Try it:
Your copy must hold every line of the records word for word. It must hold no pictures.

Records:
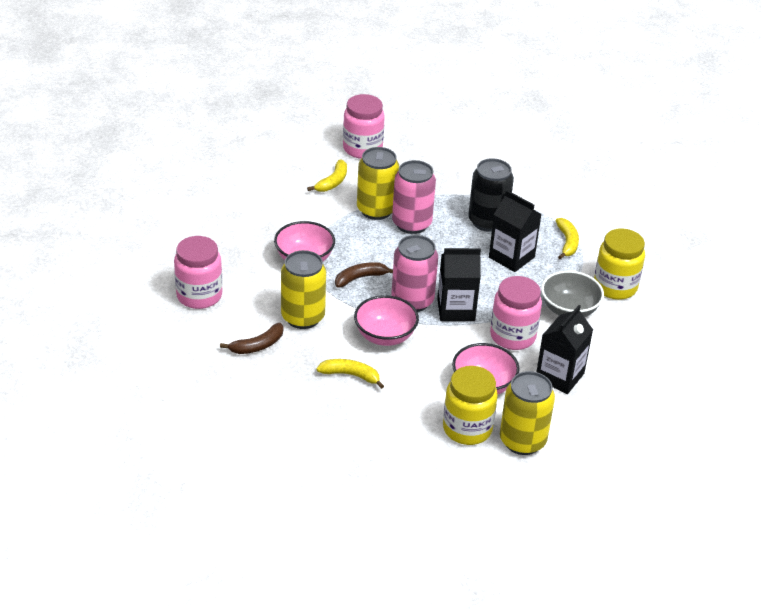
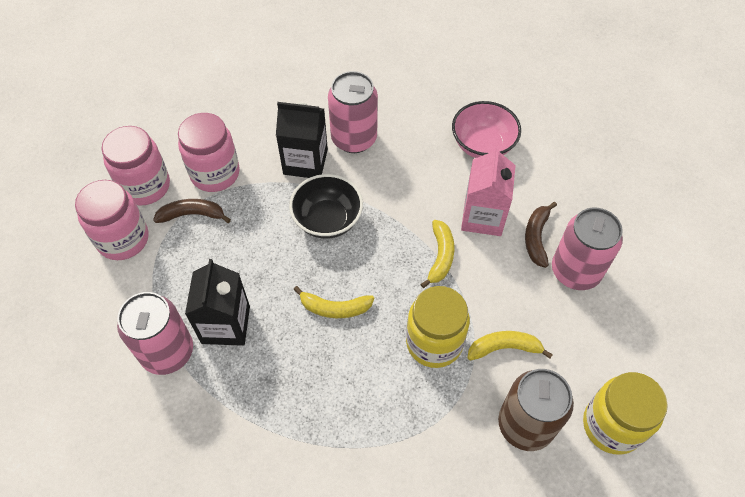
black bowl: 0 -> 1
black can: 1 -> 0
black carton: 3 -> 2
brown can: 0 -> 1
grey bowl: 1 -> 0
pink bowl: 3 -> 1
pink can: 2 -> 3
pink carton: 0 -> 1
yellow can: 3 -> 0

Answer for this exercise:
black bowl: 0 -> 1
black can: 1 -> 0
black carton: 3 -> 2
brown can: 0 -> 1
grey bowl: 1 -> 0
pink bowl: 3 -> 1
pink can: 2 -> 3
pink carton: 0 -> 1
yellow can: 3 -> 0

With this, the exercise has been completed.